Requirement: Retype exactly the lines from the one holding "(206, 481) = (461, 607): turquoise" through the final line of the data, both included.

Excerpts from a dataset
○ ○ ○

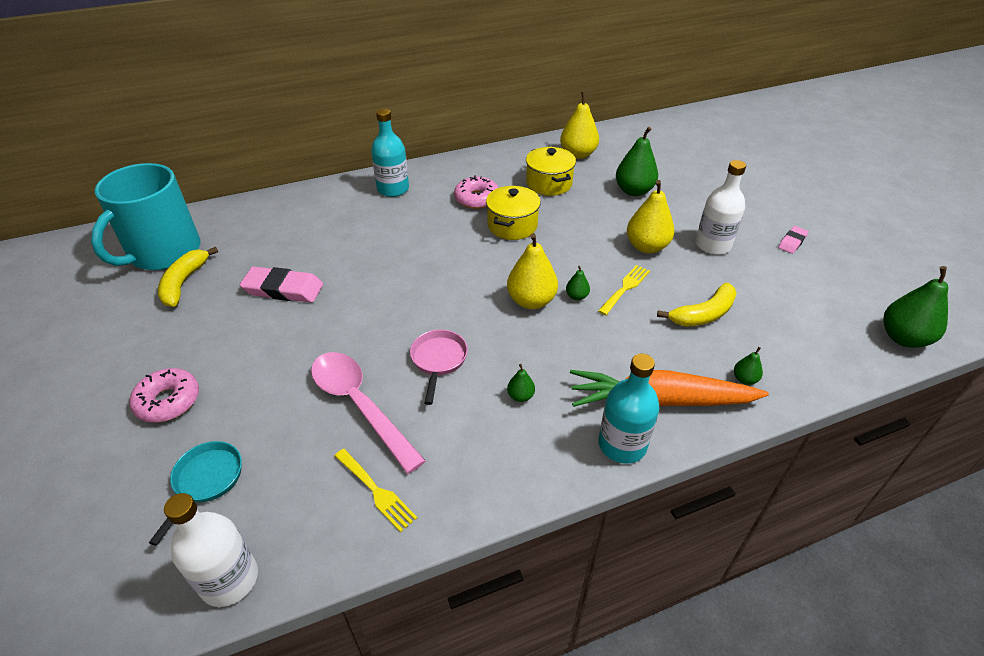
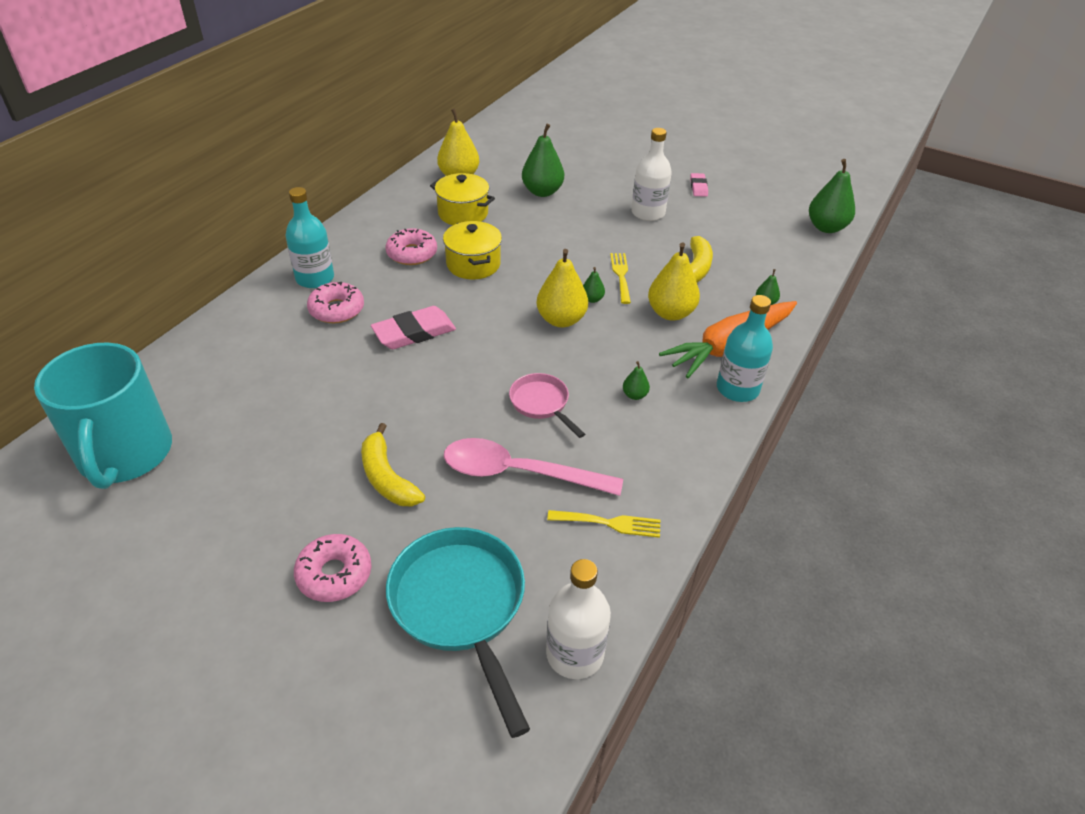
camera: 40 degrees left, 0 degrees up
(184, 283) = (197, 470): yellow banana -> yellow banana (387, 477)
(206, 481) = (461, 607): turquoise pan -> turquoise pan, size x1.85
(283, 289) = (320, 420): pink eraser -> pink eraser (414, 332)
(381, 217) = (337, 310): none -> pink donut
(646, 247) = (602, 235): yellow pear -> yellow pear (670, 313)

○ ○ ○

Answer section:
(206, 481) = (461, 607): turquoise pan -> turquoise pan, size x1.85
(283, 289) = (320, 420): pink eraser -> pink eraser (414, 332)
(381, 217) = (337, 310): none -> pink donut
(646, 247) = (602, 235): yellow pear -> yellow pear (670, 313)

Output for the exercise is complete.